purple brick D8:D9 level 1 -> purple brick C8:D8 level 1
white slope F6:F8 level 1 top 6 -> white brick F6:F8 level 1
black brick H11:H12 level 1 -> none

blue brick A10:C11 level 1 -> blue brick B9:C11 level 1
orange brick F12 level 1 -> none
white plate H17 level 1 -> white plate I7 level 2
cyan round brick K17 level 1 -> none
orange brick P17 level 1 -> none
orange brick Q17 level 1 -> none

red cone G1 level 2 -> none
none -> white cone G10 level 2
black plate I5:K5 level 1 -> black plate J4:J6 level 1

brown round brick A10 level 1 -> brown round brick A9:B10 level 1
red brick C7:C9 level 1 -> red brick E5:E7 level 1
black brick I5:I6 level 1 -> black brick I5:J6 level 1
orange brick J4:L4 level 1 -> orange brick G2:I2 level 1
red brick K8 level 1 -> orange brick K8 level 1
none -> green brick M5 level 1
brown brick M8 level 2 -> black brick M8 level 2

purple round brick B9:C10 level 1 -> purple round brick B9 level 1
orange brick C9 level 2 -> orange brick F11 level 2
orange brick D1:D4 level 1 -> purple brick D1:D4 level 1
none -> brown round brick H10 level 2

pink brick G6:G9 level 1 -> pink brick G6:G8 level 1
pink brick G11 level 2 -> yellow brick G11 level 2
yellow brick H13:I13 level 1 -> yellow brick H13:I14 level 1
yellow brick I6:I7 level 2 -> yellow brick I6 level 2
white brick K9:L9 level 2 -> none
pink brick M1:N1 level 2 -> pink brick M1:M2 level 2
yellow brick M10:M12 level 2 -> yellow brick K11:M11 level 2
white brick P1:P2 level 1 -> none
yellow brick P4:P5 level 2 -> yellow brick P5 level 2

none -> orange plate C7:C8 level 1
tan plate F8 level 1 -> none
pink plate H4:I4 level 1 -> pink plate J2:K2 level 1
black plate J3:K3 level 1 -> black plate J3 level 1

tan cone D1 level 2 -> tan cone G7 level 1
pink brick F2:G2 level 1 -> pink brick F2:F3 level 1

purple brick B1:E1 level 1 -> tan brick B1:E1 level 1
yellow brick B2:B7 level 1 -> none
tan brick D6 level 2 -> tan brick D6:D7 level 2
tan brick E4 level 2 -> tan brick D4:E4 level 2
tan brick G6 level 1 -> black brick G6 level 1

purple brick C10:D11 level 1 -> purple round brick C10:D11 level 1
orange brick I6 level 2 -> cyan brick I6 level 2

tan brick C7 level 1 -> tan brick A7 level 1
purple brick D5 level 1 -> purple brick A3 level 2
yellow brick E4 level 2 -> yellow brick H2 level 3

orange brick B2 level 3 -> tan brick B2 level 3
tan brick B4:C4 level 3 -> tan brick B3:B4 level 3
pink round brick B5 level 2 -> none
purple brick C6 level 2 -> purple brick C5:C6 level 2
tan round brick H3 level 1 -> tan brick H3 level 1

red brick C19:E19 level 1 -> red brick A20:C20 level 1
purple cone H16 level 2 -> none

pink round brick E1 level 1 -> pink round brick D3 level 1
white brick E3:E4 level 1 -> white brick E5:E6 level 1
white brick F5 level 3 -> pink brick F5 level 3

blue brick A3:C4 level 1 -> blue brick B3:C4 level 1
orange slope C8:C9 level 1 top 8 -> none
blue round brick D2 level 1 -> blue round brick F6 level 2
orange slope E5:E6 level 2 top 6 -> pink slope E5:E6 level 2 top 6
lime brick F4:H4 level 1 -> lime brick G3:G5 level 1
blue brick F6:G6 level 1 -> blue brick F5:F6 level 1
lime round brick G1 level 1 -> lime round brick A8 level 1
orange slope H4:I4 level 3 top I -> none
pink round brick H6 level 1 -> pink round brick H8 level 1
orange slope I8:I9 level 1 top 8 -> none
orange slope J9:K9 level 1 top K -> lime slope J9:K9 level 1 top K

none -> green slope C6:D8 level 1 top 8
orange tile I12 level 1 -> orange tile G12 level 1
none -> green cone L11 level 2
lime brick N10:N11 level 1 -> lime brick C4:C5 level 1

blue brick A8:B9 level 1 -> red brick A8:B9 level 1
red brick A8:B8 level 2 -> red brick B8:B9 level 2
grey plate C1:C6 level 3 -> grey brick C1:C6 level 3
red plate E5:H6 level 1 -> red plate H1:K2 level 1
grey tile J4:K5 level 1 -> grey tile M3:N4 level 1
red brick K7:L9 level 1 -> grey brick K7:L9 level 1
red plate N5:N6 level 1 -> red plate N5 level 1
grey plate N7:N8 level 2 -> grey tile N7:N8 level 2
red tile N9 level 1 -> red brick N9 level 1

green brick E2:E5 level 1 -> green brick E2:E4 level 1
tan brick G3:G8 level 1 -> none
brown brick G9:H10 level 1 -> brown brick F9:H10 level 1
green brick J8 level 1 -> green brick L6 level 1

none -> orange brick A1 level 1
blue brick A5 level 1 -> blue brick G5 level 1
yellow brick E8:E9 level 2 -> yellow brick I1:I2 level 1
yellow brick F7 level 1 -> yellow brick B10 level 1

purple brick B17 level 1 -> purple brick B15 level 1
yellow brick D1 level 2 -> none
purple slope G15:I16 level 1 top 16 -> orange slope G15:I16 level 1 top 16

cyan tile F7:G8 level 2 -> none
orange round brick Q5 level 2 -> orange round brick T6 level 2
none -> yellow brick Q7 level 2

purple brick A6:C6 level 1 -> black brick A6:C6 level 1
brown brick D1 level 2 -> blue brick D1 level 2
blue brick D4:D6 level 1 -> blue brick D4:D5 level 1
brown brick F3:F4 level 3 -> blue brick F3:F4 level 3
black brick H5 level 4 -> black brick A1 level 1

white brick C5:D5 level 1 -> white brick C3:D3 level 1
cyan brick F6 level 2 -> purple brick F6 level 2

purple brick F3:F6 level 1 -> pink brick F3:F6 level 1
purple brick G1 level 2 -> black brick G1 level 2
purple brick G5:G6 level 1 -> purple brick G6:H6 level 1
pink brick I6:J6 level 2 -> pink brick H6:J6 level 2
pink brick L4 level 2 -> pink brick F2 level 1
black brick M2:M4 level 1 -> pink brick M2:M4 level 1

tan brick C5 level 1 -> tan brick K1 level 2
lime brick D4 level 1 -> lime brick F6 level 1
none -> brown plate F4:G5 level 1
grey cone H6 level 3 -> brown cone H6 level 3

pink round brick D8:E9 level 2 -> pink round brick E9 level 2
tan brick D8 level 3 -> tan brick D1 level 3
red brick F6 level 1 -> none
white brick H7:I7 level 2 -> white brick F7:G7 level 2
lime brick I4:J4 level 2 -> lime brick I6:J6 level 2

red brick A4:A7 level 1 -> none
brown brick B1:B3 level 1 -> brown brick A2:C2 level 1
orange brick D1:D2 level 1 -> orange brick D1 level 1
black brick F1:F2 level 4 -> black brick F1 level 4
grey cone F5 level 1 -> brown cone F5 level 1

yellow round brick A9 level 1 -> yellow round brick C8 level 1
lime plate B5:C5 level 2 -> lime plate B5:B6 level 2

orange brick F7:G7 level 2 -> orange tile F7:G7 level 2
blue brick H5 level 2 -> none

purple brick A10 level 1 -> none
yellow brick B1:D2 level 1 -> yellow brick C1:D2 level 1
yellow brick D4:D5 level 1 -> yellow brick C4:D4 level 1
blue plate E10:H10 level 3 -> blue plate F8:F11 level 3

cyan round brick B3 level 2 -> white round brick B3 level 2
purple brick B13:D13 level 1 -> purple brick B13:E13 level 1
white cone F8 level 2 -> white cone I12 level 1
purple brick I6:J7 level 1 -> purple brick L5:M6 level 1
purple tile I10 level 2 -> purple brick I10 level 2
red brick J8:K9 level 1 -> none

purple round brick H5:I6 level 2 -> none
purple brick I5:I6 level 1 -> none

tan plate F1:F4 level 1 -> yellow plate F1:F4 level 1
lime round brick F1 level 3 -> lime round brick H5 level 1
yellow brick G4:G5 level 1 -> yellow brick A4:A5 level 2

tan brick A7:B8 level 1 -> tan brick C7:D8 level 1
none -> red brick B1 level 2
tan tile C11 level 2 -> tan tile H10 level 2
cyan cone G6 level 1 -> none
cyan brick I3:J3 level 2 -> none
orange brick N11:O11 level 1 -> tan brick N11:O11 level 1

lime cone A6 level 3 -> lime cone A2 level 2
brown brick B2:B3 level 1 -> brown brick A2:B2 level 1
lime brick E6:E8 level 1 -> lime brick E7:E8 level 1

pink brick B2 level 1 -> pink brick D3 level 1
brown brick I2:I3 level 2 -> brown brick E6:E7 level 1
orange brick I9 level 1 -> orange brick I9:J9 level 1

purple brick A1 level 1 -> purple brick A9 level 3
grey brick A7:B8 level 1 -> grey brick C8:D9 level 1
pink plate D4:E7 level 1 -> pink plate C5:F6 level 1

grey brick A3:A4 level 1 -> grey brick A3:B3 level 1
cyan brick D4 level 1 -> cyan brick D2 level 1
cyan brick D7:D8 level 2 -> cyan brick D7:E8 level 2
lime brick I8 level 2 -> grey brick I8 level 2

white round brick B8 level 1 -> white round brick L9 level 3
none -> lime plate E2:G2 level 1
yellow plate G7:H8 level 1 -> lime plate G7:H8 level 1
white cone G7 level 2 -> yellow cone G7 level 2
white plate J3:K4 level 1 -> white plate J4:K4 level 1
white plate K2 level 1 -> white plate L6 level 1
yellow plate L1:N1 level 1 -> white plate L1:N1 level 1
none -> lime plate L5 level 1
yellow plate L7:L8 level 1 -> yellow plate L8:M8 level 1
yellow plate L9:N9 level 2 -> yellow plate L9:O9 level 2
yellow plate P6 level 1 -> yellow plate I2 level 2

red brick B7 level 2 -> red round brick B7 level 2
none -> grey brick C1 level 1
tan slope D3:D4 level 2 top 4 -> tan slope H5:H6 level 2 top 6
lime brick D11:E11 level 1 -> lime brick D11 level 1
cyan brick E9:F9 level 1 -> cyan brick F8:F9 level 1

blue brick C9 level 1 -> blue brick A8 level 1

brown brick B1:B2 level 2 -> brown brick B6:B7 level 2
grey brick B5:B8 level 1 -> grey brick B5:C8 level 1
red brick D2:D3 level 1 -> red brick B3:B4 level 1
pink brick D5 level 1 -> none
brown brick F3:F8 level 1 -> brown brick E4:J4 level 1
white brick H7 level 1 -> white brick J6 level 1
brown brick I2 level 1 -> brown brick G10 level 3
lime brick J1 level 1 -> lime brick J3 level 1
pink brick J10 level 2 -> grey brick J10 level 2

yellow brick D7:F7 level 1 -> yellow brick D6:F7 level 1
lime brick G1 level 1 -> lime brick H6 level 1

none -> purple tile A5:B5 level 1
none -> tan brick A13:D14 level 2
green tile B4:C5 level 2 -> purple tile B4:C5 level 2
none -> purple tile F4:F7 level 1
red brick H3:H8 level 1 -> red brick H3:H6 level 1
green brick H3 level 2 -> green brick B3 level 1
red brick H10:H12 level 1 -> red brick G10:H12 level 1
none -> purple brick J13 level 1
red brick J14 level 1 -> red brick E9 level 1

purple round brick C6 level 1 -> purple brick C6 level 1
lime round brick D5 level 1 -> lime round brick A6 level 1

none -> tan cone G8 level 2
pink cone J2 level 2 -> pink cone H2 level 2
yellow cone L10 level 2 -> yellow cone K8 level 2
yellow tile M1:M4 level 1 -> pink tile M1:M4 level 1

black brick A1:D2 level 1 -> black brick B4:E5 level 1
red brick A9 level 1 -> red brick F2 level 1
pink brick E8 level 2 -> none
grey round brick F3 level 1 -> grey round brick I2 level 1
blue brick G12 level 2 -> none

> [Exercise details] Write out exactly, please, the lines beginning at the start of the material and ending with the line that holds "orange brick F12 level 1 -> none", both included.

> [Response to the exercise]
purple brick D8:D9 level 1 -> purple brick C8:D8 level 1
white slope F6:F8 level 1 top 6 -> white brick F6:F8 level 1
black brick H11:H12 level 1 -> none

blue brick A10:C11 level 1 -> blue brick B9:C11 level 1
orange brick F12 level 1 -> none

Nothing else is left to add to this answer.